- Work to be completed -
No pictures go into the copy. Write out exactly the lines below from the one containing "TOF pin SCL: D9 -> D5" through the one containing "TOF pin XSHUT: D7 -> D1".

Content revision data:
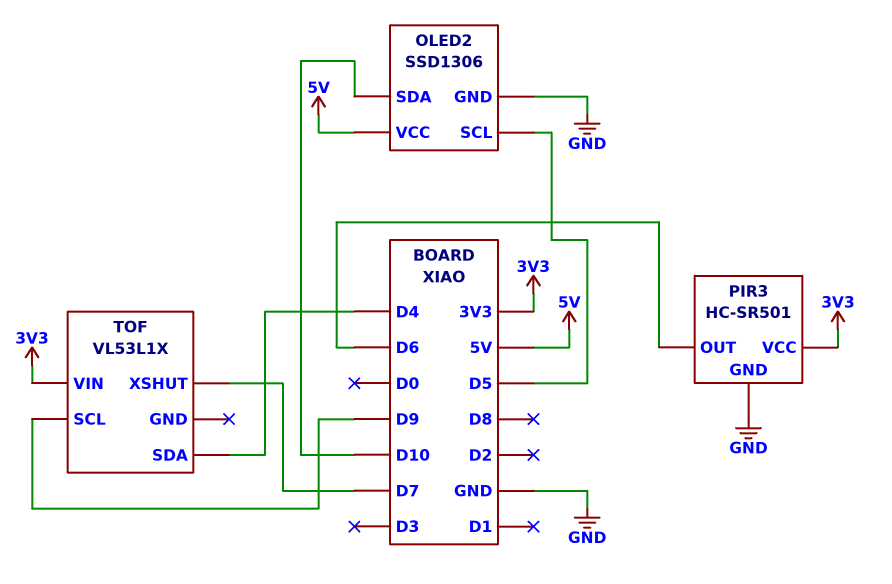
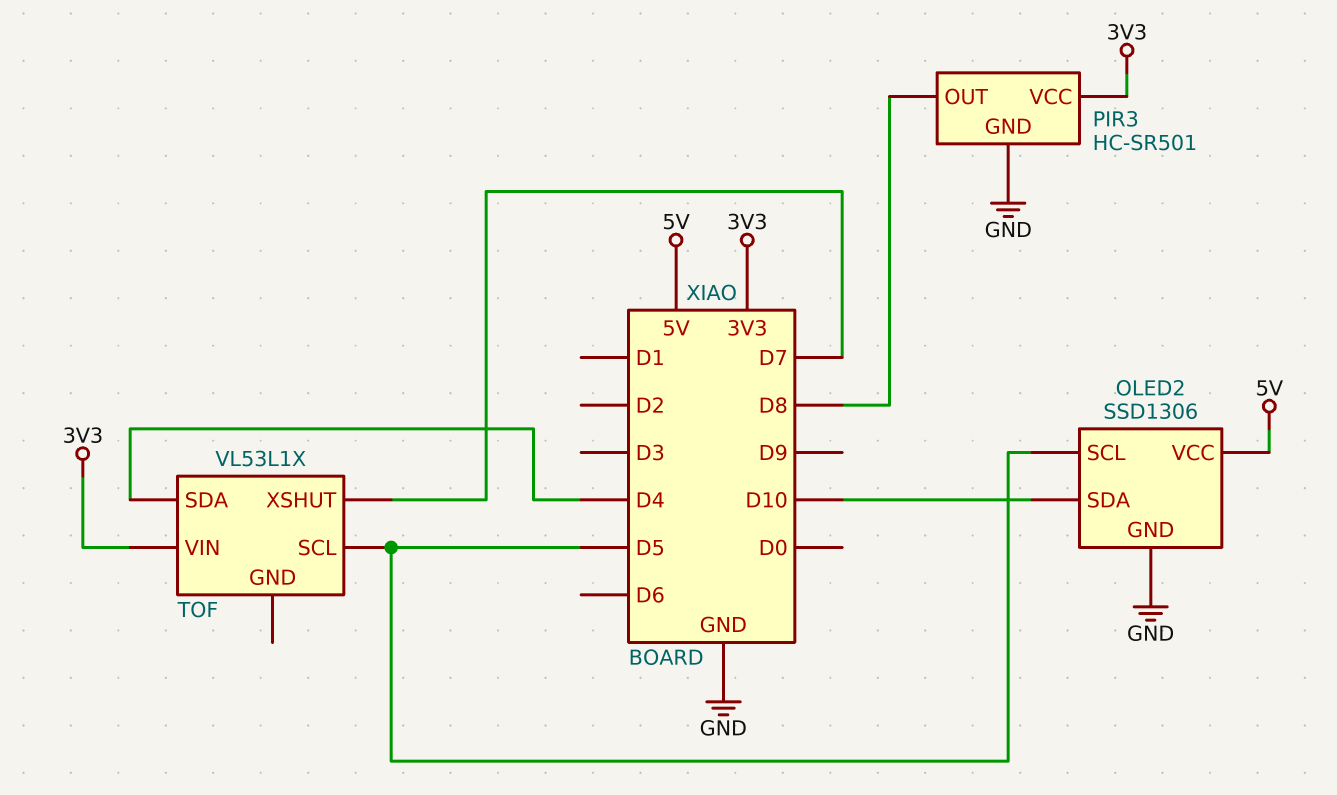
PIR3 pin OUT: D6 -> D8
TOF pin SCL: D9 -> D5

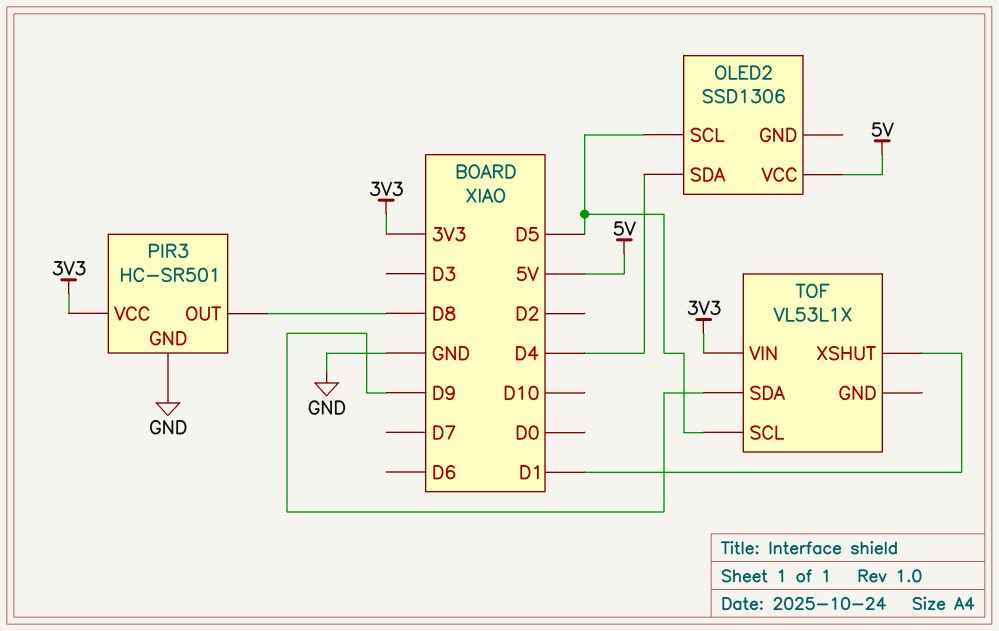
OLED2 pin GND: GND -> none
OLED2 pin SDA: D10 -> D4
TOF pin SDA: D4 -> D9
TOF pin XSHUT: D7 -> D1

...

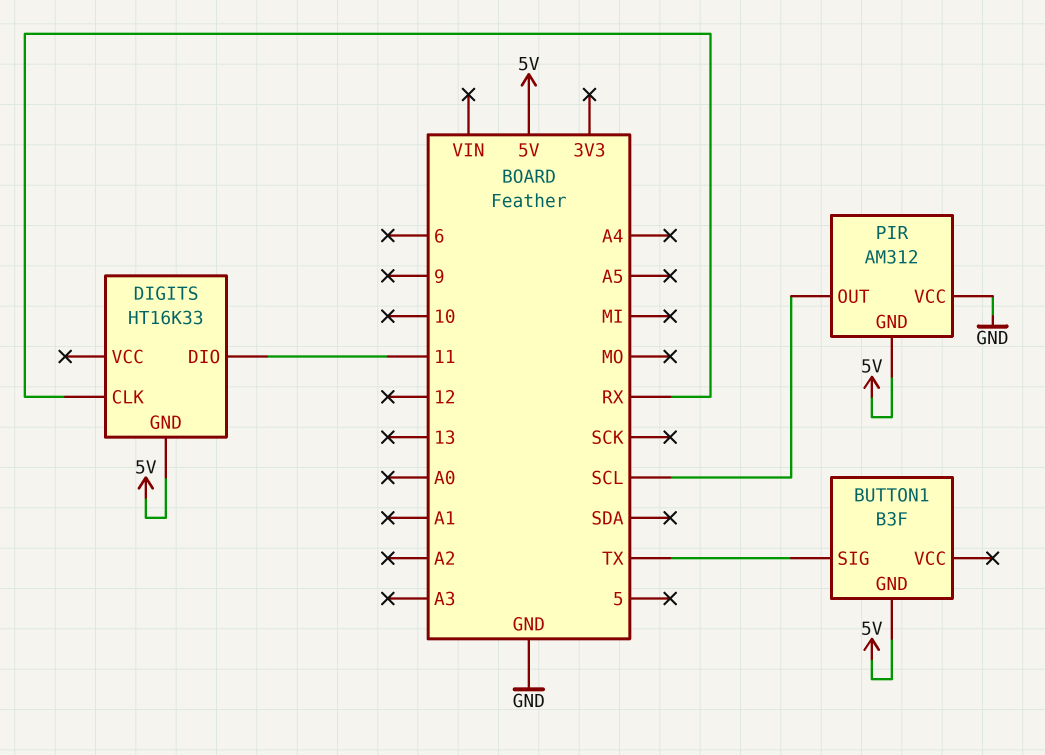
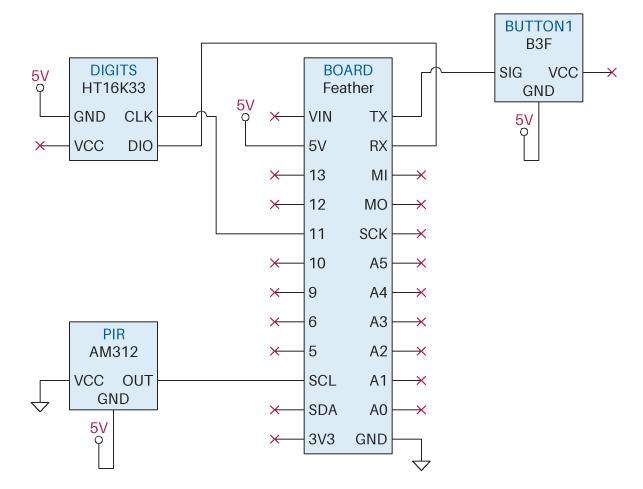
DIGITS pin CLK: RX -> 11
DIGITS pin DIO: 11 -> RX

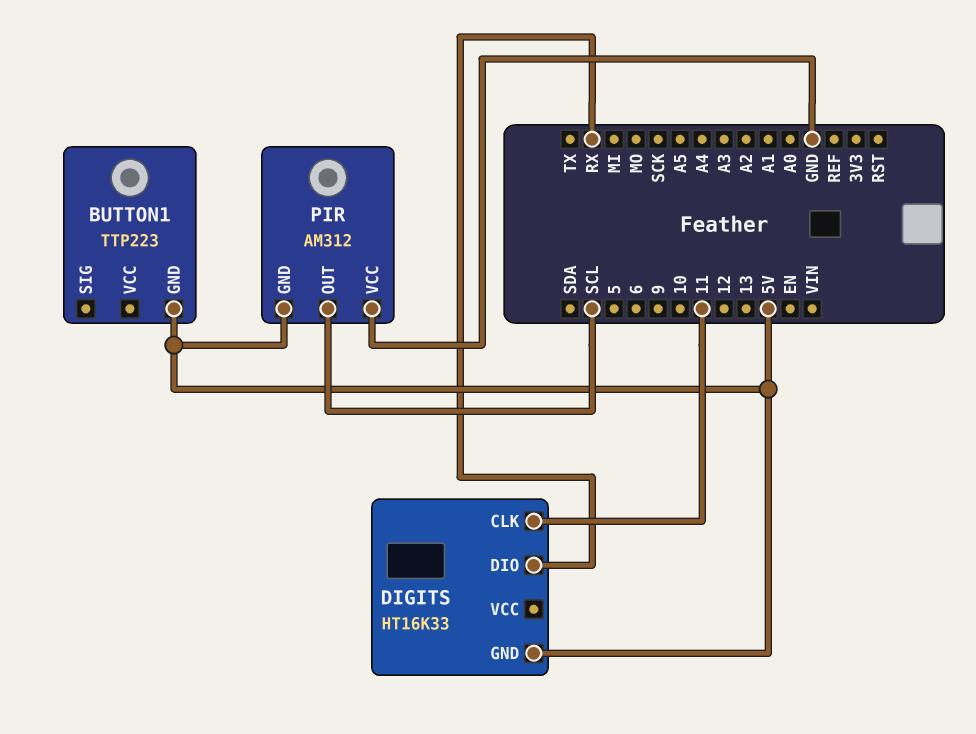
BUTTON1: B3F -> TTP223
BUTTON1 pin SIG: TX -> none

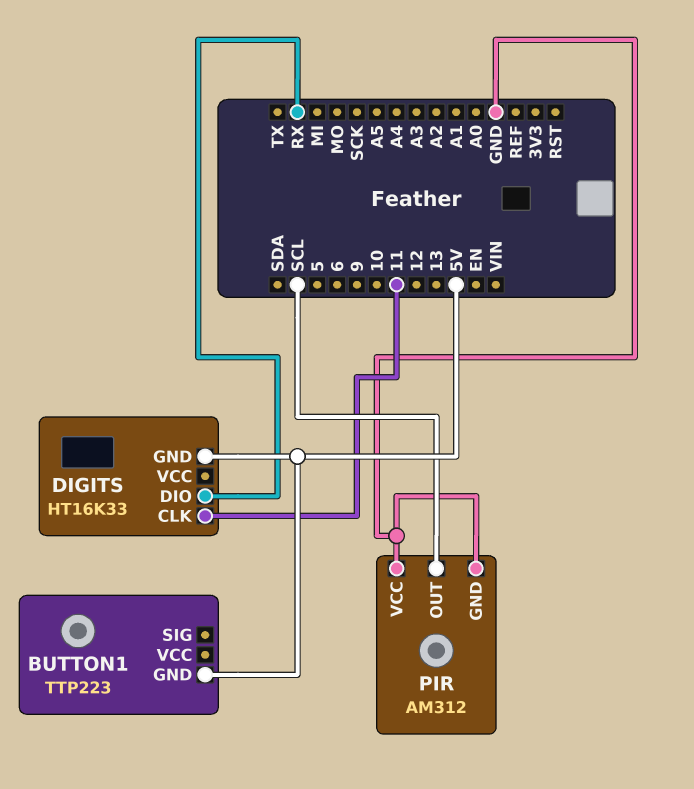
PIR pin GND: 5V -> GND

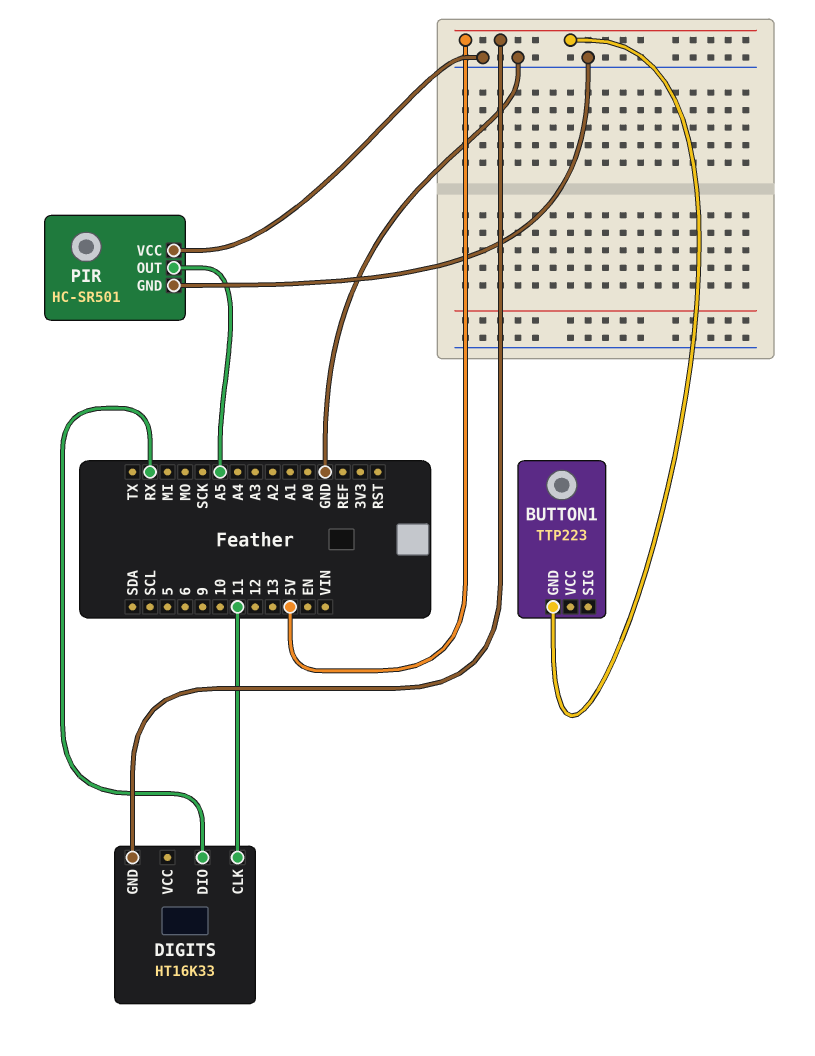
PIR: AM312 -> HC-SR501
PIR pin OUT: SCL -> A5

- Solution to this problem -
TOF pin SCL: D9 -> D5

OLED2 pin GND: GND -> none
OLED2 pin SDA: D10 -> D4
TOF pin SDA: D4 -> D9
TOF pin XSHUT: D7 -> D1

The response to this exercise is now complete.